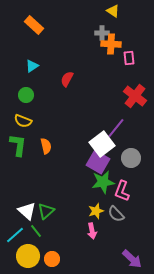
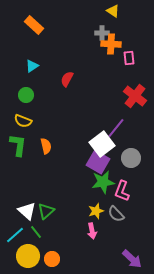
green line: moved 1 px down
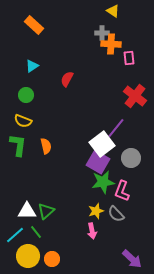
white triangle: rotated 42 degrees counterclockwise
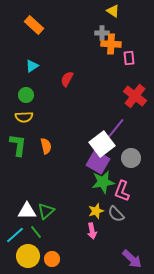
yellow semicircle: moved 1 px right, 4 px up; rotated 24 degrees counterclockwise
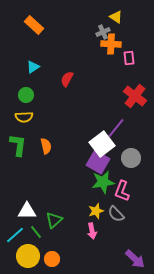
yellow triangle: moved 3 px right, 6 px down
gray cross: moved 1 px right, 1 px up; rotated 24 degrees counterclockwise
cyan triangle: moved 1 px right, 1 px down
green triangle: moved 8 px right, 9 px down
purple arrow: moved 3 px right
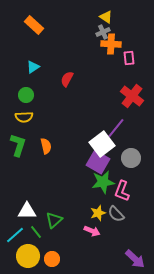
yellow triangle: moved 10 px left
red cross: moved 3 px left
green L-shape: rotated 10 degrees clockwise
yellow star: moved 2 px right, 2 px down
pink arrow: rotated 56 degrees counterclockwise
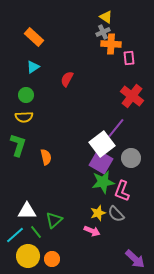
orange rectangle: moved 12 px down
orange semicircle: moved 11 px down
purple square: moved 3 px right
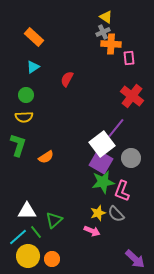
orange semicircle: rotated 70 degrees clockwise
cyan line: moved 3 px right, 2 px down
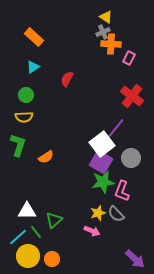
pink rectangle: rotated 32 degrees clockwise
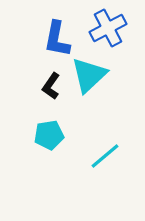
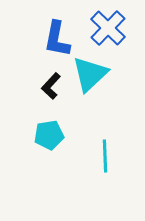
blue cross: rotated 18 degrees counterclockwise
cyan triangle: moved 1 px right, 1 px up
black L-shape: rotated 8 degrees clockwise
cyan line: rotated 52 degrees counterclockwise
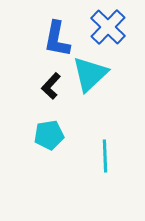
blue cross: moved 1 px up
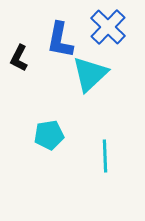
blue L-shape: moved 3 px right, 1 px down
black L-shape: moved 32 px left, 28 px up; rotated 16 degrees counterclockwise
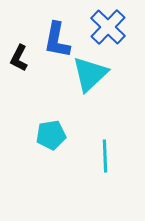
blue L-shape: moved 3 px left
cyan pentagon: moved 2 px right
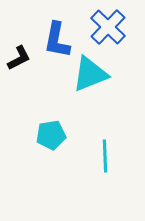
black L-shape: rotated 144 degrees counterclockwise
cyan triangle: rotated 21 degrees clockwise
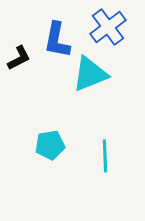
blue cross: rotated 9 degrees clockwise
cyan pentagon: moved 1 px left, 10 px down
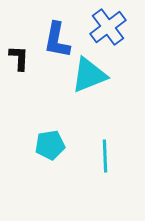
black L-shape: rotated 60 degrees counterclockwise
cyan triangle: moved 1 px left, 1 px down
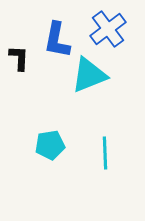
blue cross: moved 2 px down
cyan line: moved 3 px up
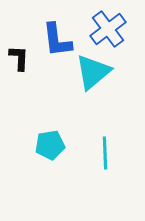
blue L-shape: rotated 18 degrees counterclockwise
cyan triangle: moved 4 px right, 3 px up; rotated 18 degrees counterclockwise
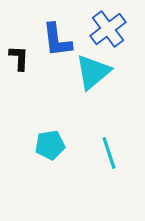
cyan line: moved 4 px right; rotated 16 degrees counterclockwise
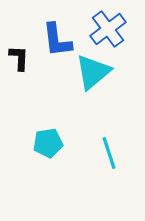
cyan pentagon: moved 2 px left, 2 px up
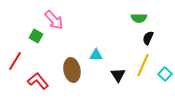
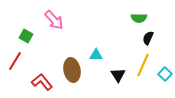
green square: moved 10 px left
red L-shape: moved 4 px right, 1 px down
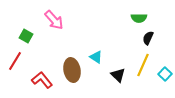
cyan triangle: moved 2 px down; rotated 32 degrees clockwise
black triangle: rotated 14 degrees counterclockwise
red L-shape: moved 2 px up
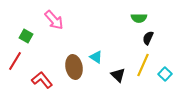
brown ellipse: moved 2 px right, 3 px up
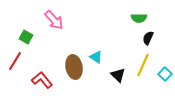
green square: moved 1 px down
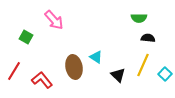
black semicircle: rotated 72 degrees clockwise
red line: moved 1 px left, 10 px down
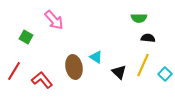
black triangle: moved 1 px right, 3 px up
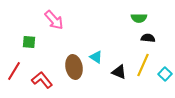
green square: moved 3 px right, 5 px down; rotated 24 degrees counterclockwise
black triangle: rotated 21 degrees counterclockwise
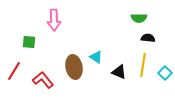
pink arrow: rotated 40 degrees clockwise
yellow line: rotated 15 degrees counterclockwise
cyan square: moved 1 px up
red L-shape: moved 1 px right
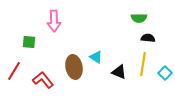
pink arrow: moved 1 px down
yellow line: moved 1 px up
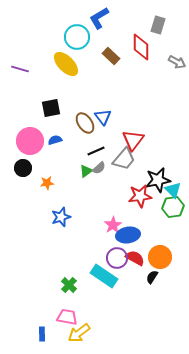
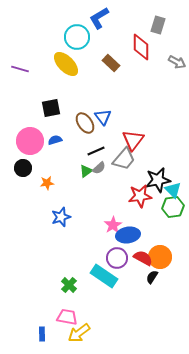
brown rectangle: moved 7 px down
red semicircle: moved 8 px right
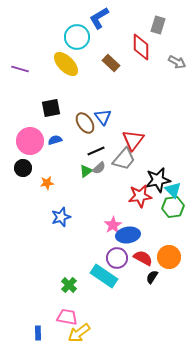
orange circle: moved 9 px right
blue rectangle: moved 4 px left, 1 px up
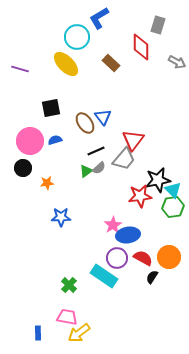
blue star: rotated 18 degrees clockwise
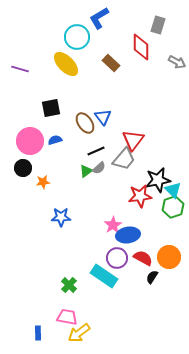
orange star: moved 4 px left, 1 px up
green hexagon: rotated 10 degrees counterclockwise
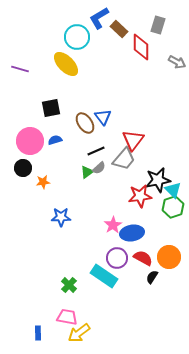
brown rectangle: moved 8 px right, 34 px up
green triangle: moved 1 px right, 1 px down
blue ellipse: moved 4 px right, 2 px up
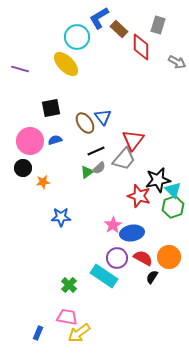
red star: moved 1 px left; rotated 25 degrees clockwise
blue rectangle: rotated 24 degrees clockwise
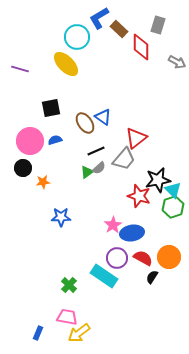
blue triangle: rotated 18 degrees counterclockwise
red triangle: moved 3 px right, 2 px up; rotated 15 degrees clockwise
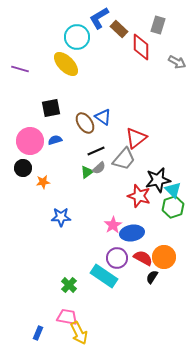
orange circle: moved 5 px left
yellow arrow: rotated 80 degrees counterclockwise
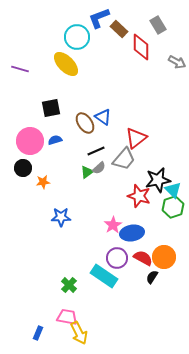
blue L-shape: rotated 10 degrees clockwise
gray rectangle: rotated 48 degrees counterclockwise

______

*Written problem*: Reproduce every text line from all the items above word for word, and leave the pictures out.

*Task result*:
green line: moved 1 px down
white triangle: rotated 42 degrees counterclockwise
yellow semicircle: moved 1 px right, 4 px up; rotated 24 degrees counterclockwise
yellow triangle: moved 3 px right, 6 px down
gray cross: moved 1 px right, 1 px up; rotated 24 degrees counterclockwise
cyan triangle: moved 1 px right, 1 px down
green triangle: moved 8 px right, 9 px down
purple arrow: moved 3 px right
yellow triangle: moved 10 px left
red cross: moved 3 px left
green L-shape: rotated 10 degrees clockwise
yellow star: moved 2 px right, 2 px down
pink arrow: rotated 56 degrees counterclockwise
orange rectangle: moved 12 px down
orange semicircle: moved 11 px down
purple square: moved 3 px right
orange semicircle: rotated 70 degrees clockwise
cyan line: moved 3 px right, 2 px down
pink rectangle: rotated 32 degrees clockwise
blue cross: rotated 18 degrees counterclockwise
cyan triangle: moved 1 px right, 1 px up
black L-shape: rotated 8 degrees clockwise
cyan line: rotated 52 degrees counterclockwise
blue cross: moved 1 px up
blue L-shape: moved 3 px right, 1 px down
black L-shape: moved 32 px left, 28 px up; rotated 16 degrees counterclockwise
blue L-shape: moved 3 px left
cyan pentagon: moved 2 px right
black L-shape: rotated 144 degrees counterclockwise
cyan triangle: rotated 21 degrees clockwise
blue cross: rotated 9 degrees clockwise
cyan pentagon: moved 1 px left, 10 px down
black L-shape: rotated 60 degrees counterclockwise
cyan triangle: moved 1 px left, 1 px down
blue cross: moved 2 px down
cyan line: moved 3 px up
blue L-shape: rotated 18 degrees counterclockwise
cyan triangle: moved 4 px right, 3 px up; rotated 18 degrees counterclockwise
cyan line: moved 4 px right; rotated 16 degrees counterclockwise
cyan pentagon: moved 2 px left, 2 px up
green square: moved 10 px left
red L-shape: moved 4 px right, 1 px down
cyan triangle: moved 2 px down; rotated 32 degrees clockwise
black triangle: rotated 14 degrees counterclockwise
red L-shape: moved 2 px up
brown ellipse: moved 2 px right, 3 px up
green square: moved 1 px down
black semicircle: rotated 72 degrees clockwise
red line: moved 1 px left, 10 px down
black triangle: moved 1 px right, 3 px up
green square: moved 3 px right, 5 px down; rotated 24 degrees counterclockwise
black triangle: rotated 21 degrees counterclockwise
pink arrow: rotated 40 degrees clockwise
yellow line: rotated 15 degrees counterclockwise
cyan square: moved 1 px up
red L-shape: moved 1 px right
pink arrow: moved 1 px down
yellow line: moved 1 px up
brown rectangle: moved 7 px down
red semicircle: moved 8 px right
orange circle: moved 9 px right
blue rectangle: moved 4 px left, 1 px up
blue star: rotated 18 degrees clockwise
orange star: moved 4 px left, 1 px up
green hexagon: rotated 10 degrees counterclockwise
brown rectangle: moved 8 px right, 34 px up
green triangle: moved 1 px right, 1 px down
blue ellipse: moved 4 px right, 2 px up
red star: moved 1 px left; rotated 25 degrees clockwise
blue rectangle: rotated 24 degrees clockwise
blue triangle: rotated 18 degrees counterclockwise
red triangle: moved 3 px right, 2 px up; rotated 15 degrees clockwise
orange circle: moved 5 px left
yellow arrow: rotated 80 degrees counterclockwise
blue L-shape: rotated 10 degrees clockwise
gray rectangle: rotated 48 degrees counterclockwise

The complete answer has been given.